Work task
Below are entries; copy exactly, and only, the lines from the one containing "green_palebemik" through their final line, leaving out pictures.
Provided data below:
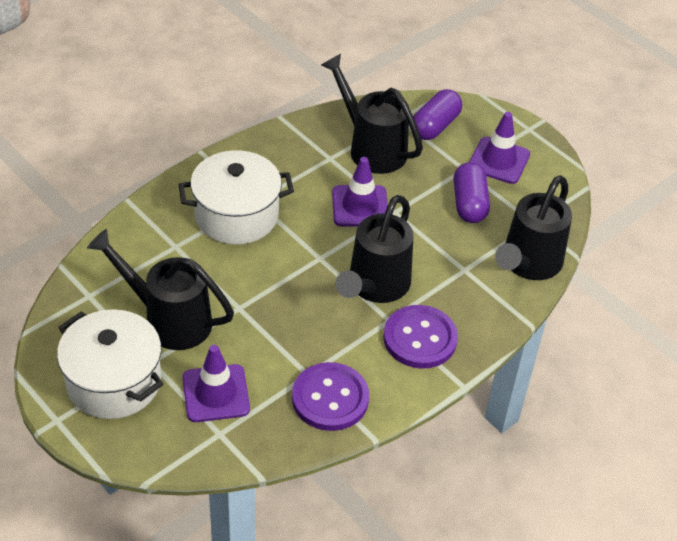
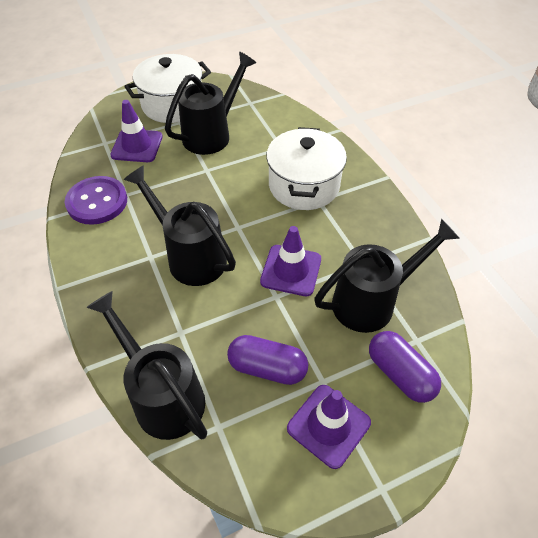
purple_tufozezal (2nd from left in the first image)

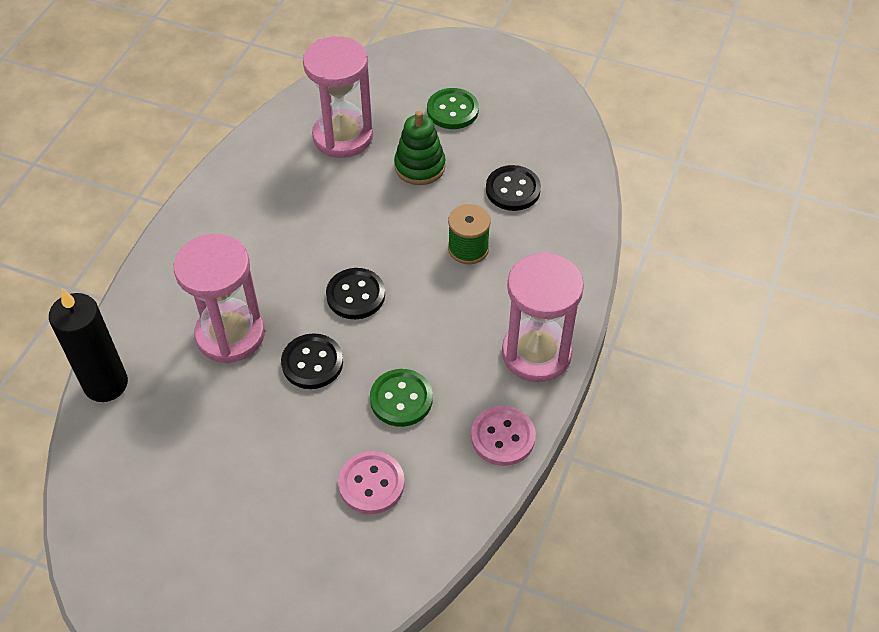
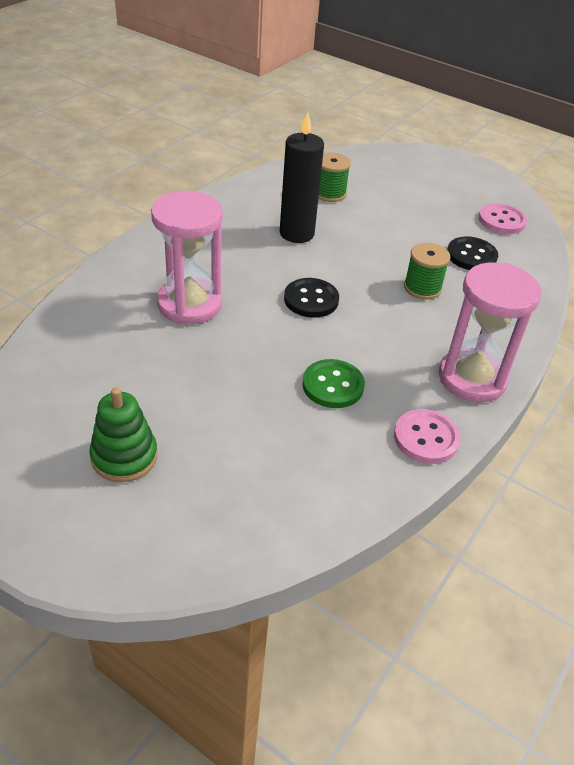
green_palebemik
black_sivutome
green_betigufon (1st from left)
pink_tufozezal (2nd from left)
black_tufozezal (1st from left in the first image)
green_tufozezal (2nd from left in the first image)

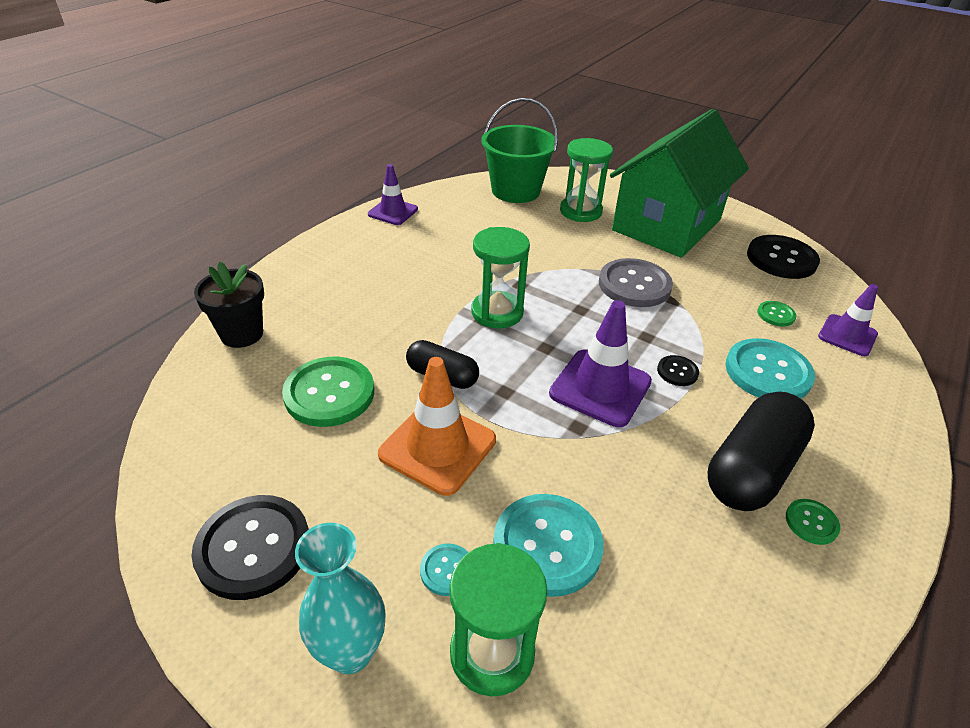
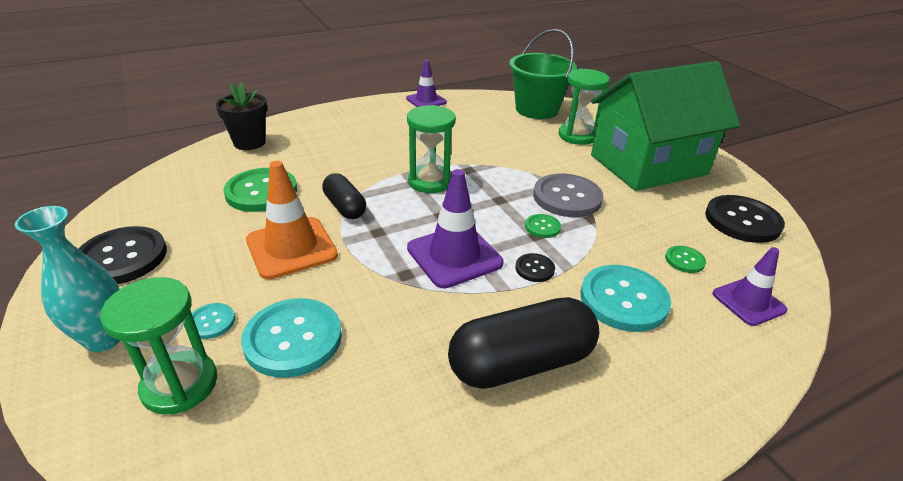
green_tufozezal (2nd from left)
End of Provided data.
Response box
green_palebemik
black_sivutome
green_betigufon (1st from left)
pink_tufozezal (2nd from left)
black_tufozezal (1st from left in the first image)
green_tufozezal (2nd from left in the first image)

green_tufozezal (2nd from left)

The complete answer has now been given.